*DATA EXTRACT*:
___

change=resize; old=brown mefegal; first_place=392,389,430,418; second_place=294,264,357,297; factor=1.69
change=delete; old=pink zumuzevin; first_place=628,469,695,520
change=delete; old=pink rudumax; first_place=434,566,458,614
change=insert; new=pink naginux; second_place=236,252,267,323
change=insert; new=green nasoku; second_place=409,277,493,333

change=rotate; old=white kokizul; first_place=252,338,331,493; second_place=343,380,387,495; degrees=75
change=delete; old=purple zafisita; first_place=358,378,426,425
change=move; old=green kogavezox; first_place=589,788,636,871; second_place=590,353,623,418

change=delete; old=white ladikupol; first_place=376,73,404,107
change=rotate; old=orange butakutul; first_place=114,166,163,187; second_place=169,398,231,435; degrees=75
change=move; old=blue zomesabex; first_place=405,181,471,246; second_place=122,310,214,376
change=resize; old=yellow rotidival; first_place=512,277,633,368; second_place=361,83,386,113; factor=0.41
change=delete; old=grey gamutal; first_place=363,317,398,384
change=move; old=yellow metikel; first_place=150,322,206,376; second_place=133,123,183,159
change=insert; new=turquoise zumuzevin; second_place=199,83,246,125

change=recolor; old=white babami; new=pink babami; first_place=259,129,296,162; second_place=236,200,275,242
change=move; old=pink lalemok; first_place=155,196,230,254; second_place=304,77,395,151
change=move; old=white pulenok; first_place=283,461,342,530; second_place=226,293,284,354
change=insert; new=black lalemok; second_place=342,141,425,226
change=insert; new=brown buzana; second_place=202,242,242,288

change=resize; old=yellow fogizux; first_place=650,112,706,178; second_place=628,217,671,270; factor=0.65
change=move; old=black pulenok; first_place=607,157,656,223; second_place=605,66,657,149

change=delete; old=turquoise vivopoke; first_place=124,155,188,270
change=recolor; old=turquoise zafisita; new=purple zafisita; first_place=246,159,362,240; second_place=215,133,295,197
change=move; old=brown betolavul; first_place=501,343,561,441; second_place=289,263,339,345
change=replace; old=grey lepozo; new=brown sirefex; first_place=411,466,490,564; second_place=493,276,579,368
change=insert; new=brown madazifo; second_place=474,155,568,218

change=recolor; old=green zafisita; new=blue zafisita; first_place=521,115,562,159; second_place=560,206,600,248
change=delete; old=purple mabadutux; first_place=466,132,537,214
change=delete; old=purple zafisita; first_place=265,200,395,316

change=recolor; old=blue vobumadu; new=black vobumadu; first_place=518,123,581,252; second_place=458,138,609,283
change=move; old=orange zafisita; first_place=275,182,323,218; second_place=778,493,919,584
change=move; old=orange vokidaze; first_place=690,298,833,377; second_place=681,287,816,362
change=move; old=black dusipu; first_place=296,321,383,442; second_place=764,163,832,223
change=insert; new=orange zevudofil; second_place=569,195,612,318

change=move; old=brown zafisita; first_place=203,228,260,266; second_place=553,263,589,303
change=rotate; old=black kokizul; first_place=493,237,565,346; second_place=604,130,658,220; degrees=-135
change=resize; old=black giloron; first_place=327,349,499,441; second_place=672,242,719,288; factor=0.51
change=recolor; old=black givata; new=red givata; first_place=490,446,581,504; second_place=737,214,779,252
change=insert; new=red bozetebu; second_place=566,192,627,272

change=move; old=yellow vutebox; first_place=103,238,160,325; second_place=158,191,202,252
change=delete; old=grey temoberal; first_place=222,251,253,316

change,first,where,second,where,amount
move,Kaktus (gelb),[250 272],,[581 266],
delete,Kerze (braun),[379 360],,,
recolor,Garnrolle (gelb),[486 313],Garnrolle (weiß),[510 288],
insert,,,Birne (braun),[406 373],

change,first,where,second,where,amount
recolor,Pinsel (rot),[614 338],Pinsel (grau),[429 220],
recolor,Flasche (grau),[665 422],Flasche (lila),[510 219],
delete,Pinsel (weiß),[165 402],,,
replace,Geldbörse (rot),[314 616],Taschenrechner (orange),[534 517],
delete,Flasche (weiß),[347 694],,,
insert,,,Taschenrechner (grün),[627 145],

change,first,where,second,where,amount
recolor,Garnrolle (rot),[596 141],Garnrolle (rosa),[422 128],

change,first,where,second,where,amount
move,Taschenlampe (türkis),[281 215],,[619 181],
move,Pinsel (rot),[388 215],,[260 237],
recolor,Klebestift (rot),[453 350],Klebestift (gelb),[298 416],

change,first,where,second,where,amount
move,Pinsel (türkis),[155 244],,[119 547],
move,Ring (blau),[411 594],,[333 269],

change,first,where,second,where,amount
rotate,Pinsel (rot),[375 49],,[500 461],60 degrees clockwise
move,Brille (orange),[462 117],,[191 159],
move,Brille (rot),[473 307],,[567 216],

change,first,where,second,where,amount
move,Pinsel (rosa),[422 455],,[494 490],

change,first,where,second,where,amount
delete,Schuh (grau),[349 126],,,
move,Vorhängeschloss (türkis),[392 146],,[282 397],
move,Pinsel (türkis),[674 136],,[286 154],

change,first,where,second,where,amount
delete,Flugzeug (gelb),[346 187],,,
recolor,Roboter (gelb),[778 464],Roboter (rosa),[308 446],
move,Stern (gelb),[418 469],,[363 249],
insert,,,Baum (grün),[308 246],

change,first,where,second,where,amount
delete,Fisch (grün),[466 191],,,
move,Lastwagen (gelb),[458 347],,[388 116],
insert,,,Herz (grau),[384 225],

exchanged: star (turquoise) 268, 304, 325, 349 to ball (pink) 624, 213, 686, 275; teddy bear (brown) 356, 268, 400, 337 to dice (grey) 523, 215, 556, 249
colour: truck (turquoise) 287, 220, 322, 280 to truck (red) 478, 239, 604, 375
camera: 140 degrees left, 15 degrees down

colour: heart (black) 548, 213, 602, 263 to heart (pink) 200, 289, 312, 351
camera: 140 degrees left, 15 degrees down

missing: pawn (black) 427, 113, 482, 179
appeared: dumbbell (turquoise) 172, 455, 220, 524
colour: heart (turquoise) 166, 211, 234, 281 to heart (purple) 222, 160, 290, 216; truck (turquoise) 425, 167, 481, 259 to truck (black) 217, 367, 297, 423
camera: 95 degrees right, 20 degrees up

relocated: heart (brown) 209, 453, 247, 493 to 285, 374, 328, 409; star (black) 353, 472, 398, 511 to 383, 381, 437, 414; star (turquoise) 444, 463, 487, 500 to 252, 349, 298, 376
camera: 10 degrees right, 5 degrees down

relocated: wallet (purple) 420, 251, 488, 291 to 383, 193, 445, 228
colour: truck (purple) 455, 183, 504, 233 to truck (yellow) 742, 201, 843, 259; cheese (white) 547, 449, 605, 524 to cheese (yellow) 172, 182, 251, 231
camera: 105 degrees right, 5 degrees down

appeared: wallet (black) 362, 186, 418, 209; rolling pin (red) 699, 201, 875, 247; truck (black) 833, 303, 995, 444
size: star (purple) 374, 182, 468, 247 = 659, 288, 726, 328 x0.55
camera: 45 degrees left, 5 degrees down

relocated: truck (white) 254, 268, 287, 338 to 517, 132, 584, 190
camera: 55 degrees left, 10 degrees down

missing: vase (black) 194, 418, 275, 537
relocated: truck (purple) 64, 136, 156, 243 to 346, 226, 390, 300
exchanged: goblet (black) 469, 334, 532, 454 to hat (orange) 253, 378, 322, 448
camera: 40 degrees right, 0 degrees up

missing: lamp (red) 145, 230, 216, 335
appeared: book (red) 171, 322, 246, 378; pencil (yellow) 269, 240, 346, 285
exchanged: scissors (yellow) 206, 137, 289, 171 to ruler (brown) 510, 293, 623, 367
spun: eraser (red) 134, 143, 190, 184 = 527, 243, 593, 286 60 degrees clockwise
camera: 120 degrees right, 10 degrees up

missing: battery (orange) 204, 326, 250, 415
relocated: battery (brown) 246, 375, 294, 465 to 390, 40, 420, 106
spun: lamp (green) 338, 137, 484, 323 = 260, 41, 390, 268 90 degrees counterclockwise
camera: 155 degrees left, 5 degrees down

___

*ASSIGNED TASK*: Retype the records above exactly, from their first line through the line that contains "change=delete; old=pink rudumax;", and stop there.

*EXERCISE ANSWER*:
change=resize; old=brown mefegal; first_place=392,389,430,418; second_place=294,264,357,297; factor=1.69
change=delete; old=pink zumuzevin; first_place=628,469,695,520
change=delete; old=pink rudumax; first_place=434,566,458,614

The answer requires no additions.